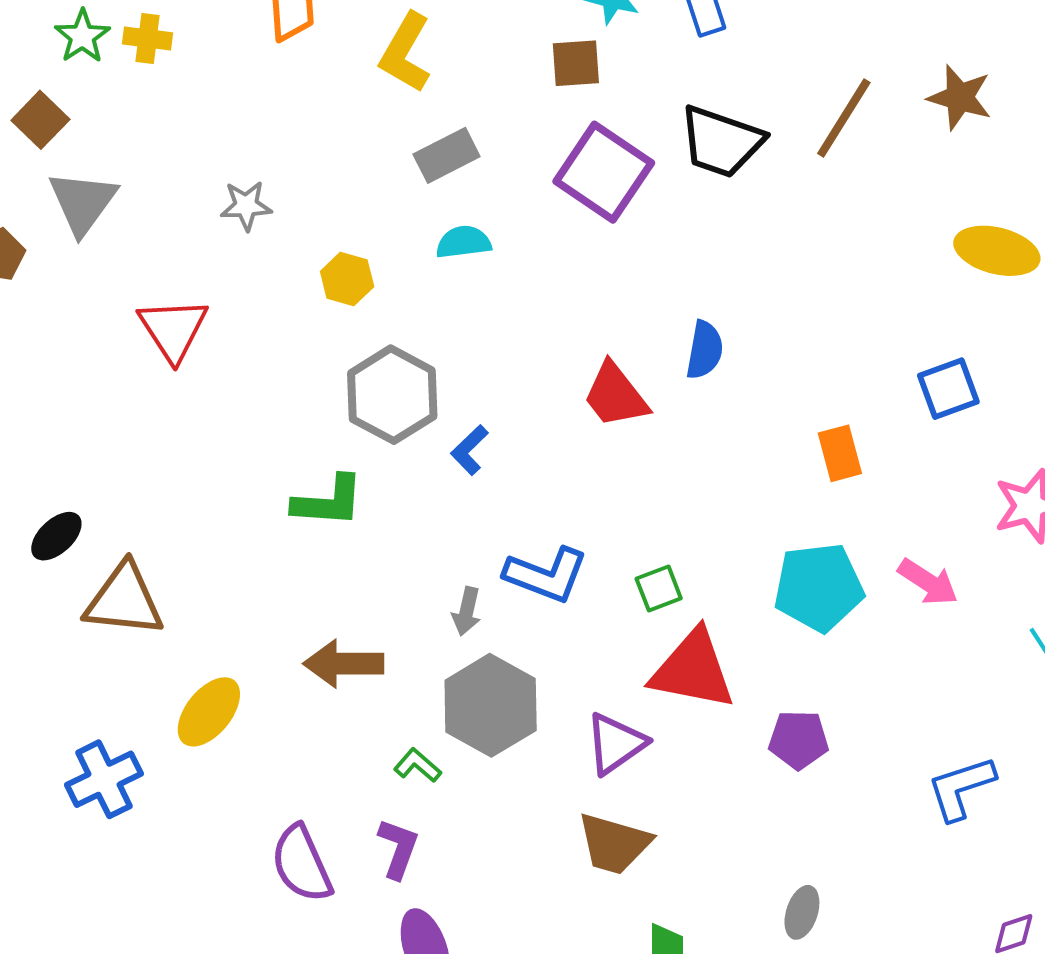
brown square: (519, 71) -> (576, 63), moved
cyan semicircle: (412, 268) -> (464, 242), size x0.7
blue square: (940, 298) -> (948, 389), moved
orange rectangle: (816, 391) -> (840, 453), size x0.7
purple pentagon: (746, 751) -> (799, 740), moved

- - - -

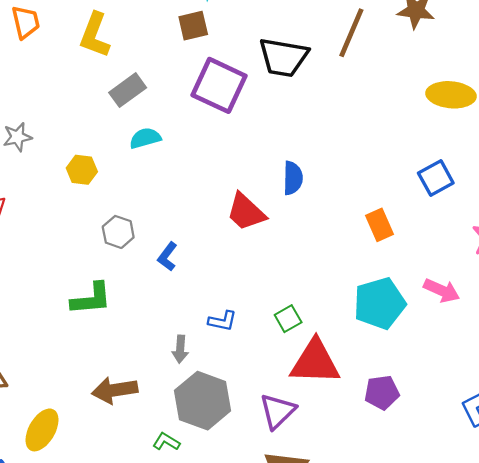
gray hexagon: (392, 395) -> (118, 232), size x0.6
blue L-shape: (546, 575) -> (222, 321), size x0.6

- - - -

- EXERCISE REQUIREMENTS -
Restate word for word the entries above from the line with "brown square: (519, 71) -> (576, 63), moved" through the line with "purple pentagon: (746, 751)", inclusive, leaving out everything else.

- SOLUTION FOR THIS TASK -
brown square: (519, 71) -> (576, 63), moved
cyan semicircle: (412, 268) -> (464, 242), size x0.7
blue square: (940, 298) -> (948, 389), moved
orange rectangle: (816, 391) -> (840, 453), size x0.7
purple pentagon: (746, 751) -> (799, 740), moved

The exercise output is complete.